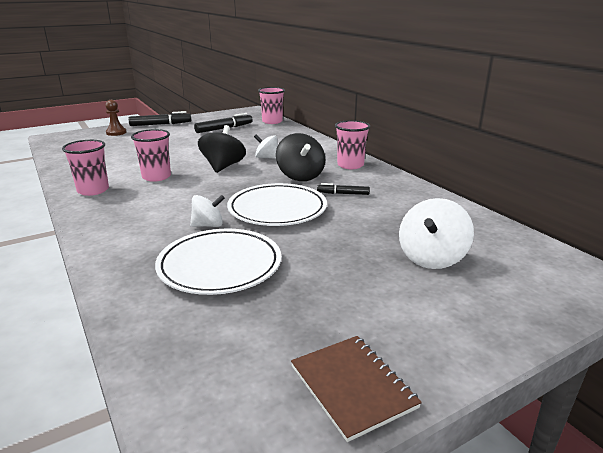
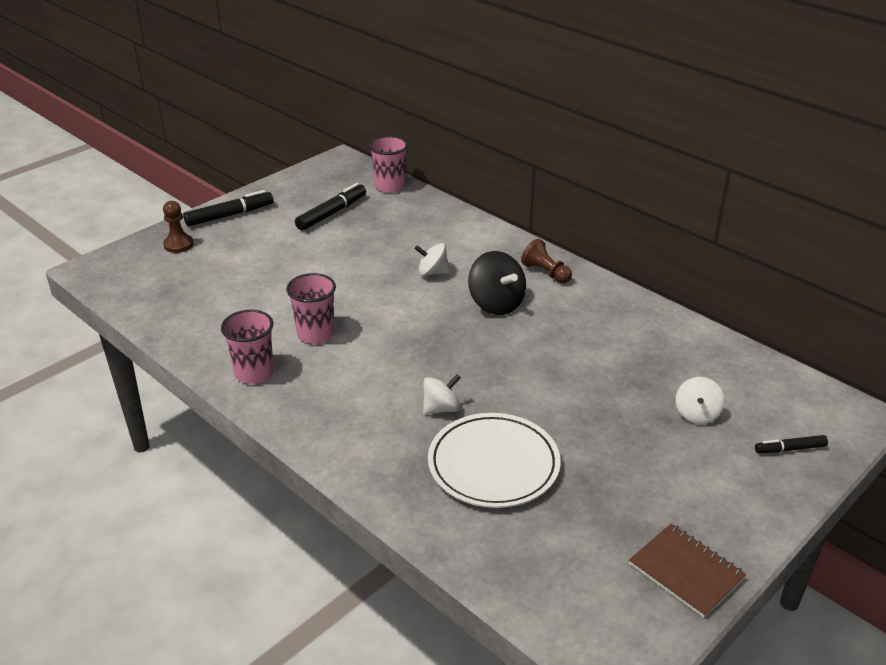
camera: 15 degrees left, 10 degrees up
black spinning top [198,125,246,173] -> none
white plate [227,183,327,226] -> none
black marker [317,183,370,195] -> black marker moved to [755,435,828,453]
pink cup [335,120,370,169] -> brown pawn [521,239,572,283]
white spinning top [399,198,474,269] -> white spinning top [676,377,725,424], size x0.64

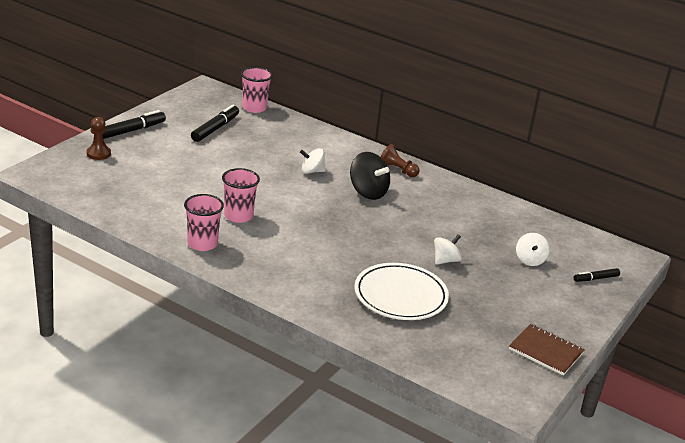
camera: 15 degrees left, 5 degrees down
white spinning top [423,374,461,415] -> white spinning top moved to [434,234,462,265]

■ ■ ■

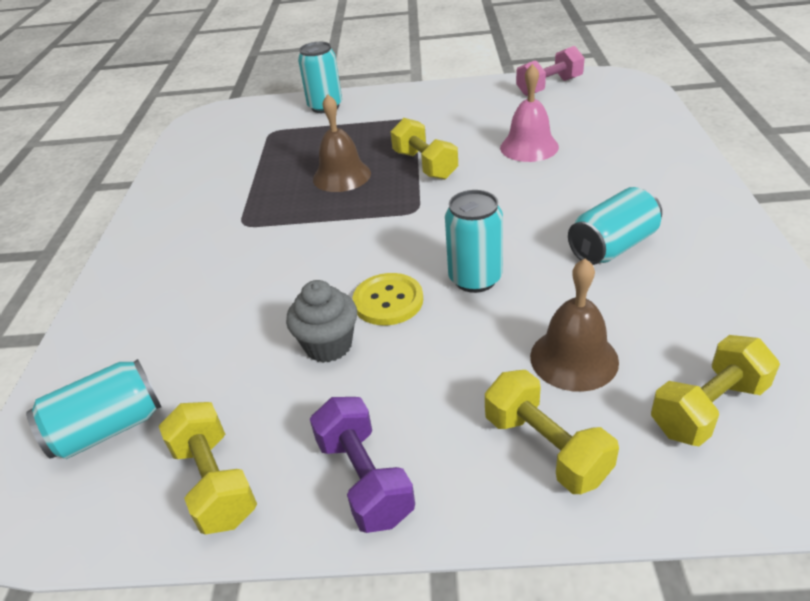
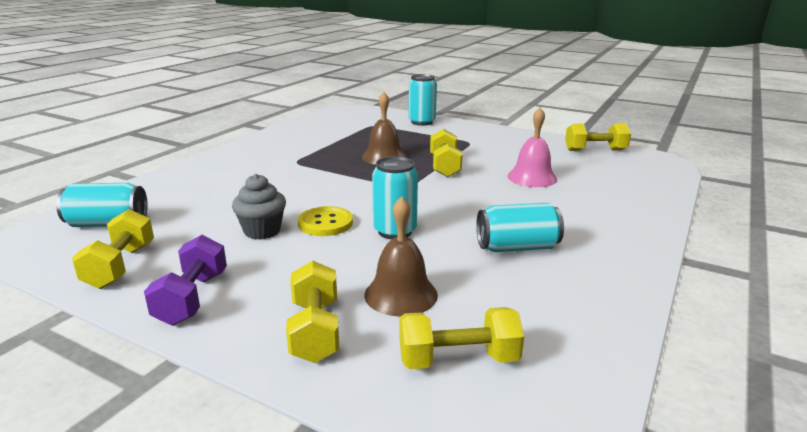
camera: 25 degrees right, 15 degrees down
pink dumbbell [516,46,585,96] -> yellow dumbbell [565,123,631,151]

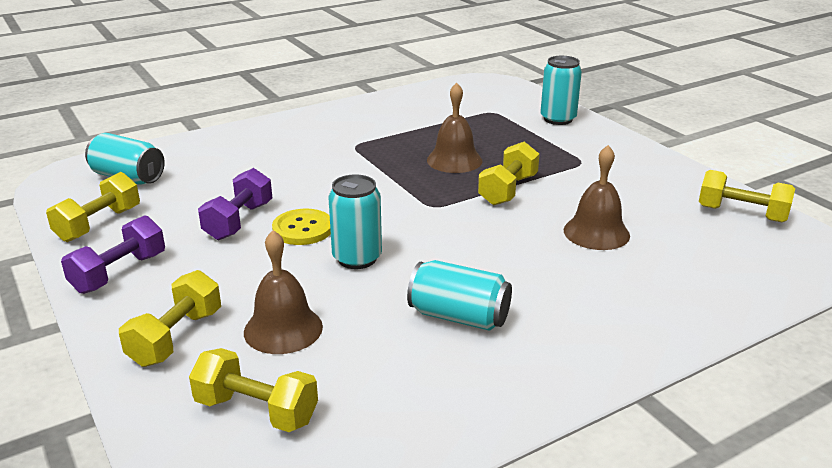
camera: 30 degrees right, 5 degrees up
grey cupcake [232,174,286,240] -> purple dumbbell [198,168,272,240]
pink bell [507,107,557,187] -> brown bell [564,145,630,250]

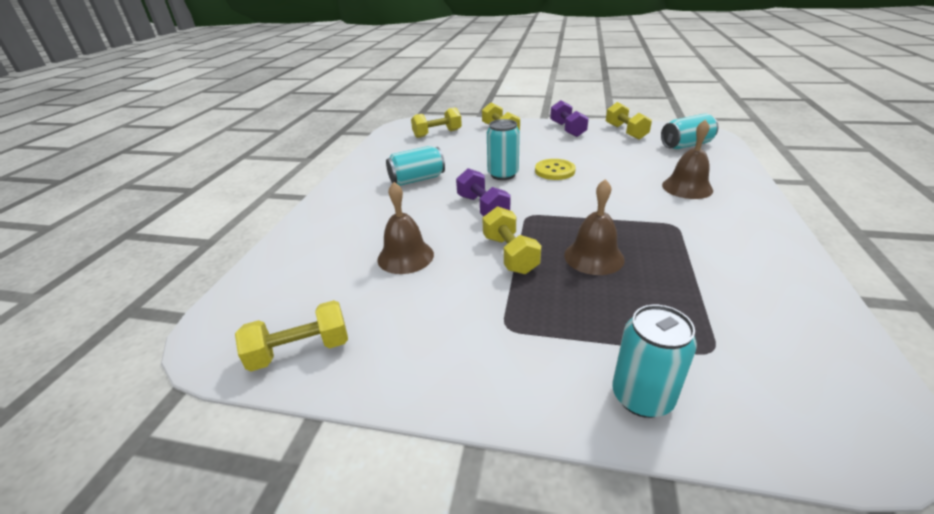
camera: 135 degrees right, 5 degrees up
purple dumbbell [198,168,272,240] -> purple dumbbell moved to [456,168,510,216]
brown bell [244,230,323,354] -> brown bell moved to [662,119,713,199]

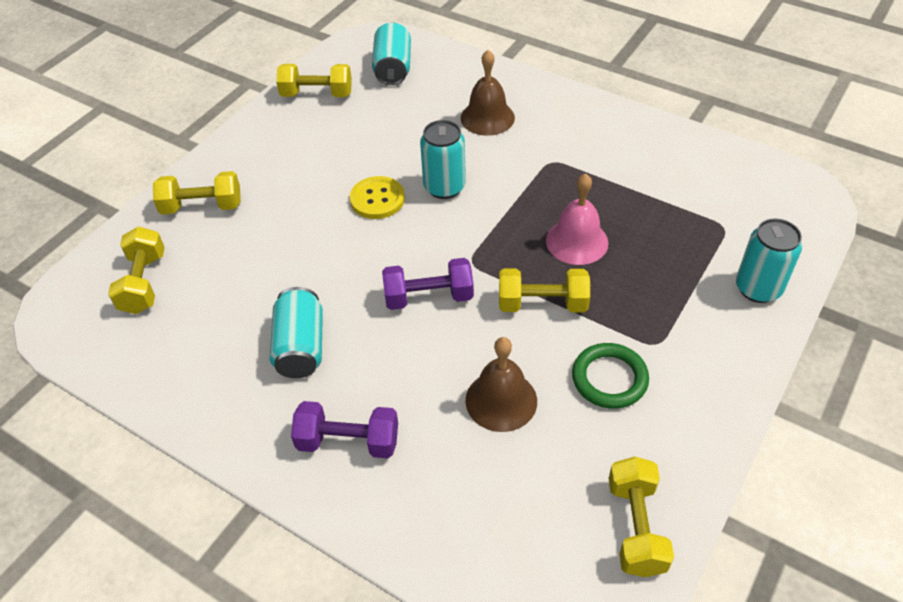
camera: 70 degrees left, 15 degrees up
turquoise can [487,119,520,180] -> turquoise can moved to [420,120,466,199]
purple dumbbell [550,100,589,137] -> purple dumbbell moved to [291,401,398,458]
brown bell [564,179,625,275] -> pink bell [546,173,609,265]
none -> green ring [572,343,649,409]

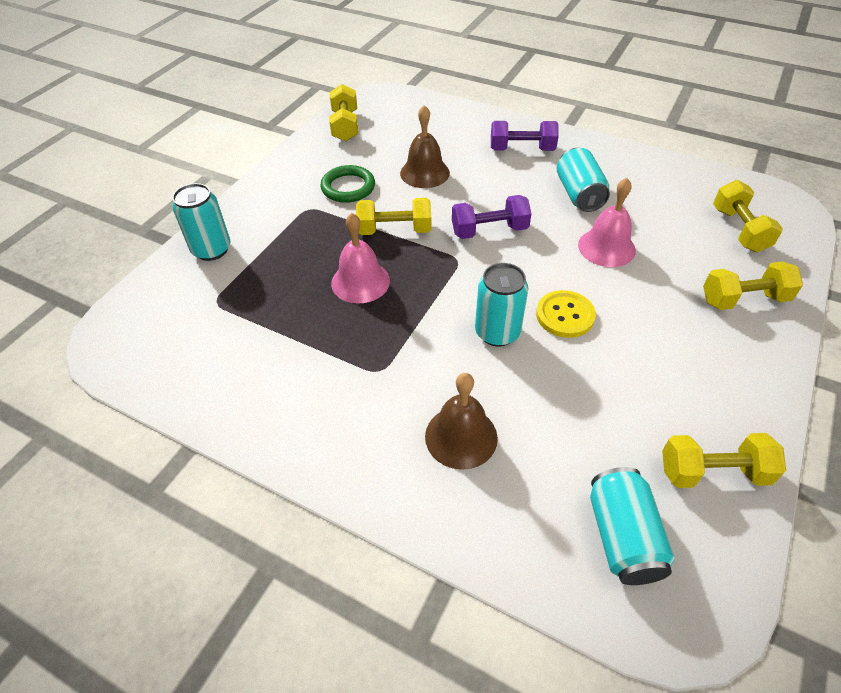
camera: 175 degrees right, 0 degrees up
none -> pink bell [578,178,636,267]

■ ■ ■

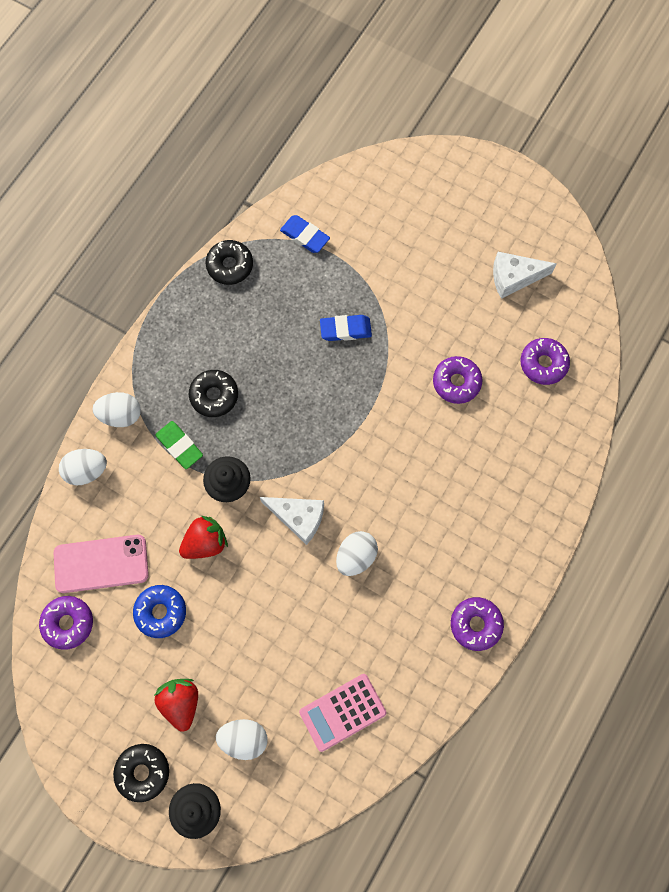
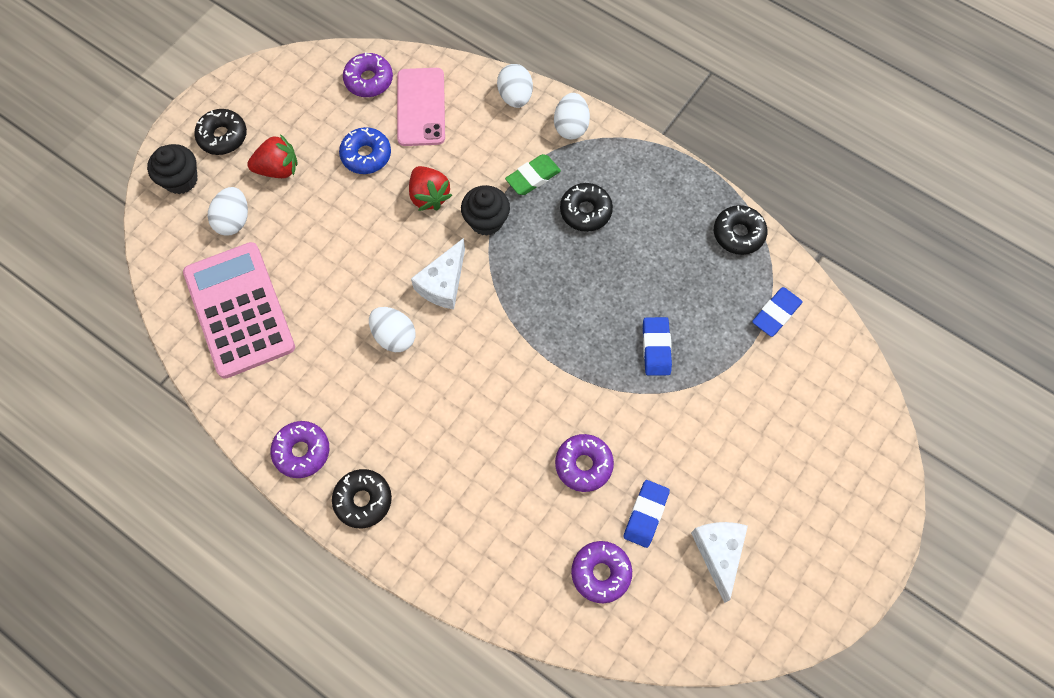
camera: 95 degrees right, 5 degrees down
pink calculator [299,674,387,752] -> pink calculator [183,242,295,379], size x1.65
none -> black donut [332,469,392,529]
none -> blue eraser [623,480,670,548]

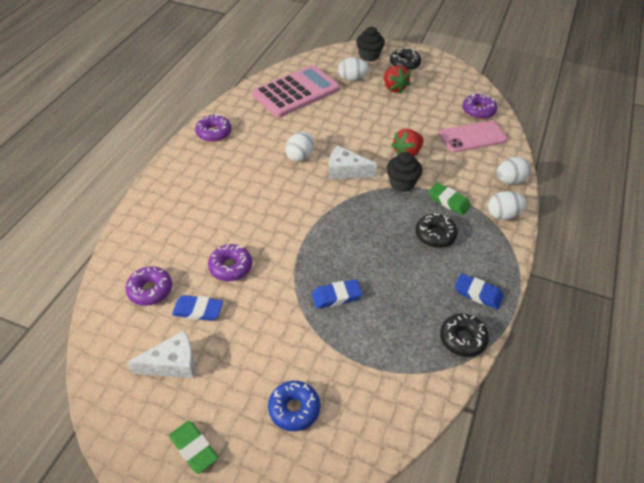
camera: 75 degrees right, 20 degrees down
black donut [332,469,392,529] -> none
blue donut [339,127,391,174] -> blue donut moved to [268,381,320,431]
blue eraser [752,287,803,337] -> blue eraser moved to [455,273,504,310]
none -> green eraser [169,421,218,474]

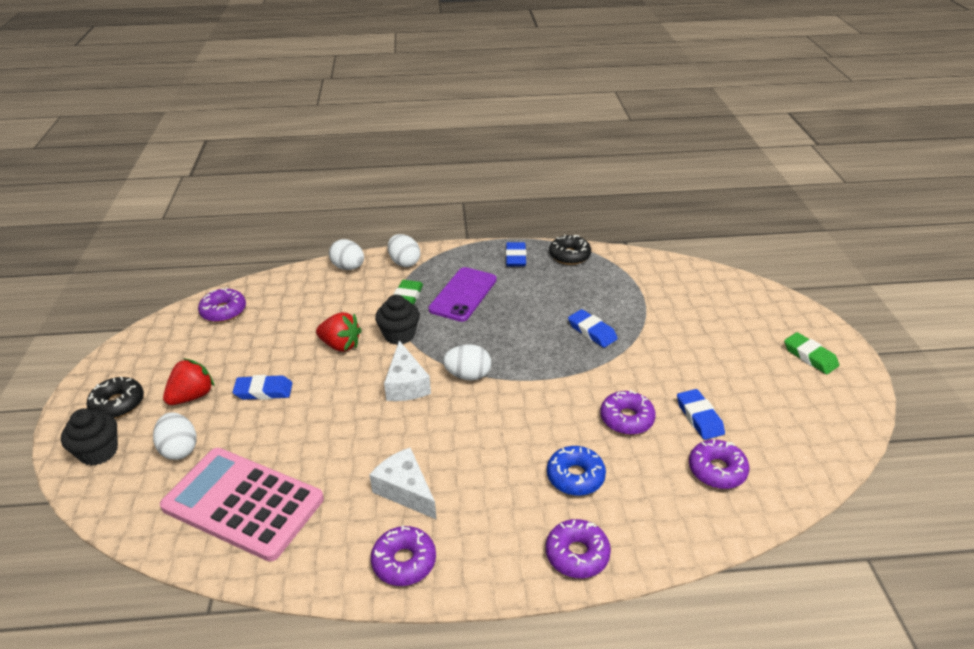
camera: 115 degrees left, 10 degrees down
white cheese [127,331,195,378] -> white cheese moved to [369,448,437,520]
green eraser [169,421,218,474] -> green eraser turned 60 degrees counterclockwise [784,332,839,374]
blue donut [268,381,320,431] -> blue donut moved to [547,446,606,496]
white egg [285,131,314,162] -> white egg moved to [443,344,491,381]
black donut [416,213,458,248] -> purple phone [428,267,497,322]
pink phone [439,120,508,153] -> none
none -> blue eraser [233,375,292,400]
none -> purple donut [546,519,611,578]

■ ■ ■

*Assignment*
Once the line with "camera: 95 degrees right, 5 degrees down" is found above, transcribe each line from it through the line with "black donut [332,469,392,529] -> none", exactly, and omit the pictures.

*Reply to the task*
camera: 95 degrees right, 5 degrees down
pink calculator [299,674,387,752] -> pink calculator [183,242,295,379], size x1.65
none -> black donut [332,469,392,529]
none -> blue eraser [623,480,670,548]

camera: 75 degrees right, 20 degrees down
black donut [332,469,392,529] -> none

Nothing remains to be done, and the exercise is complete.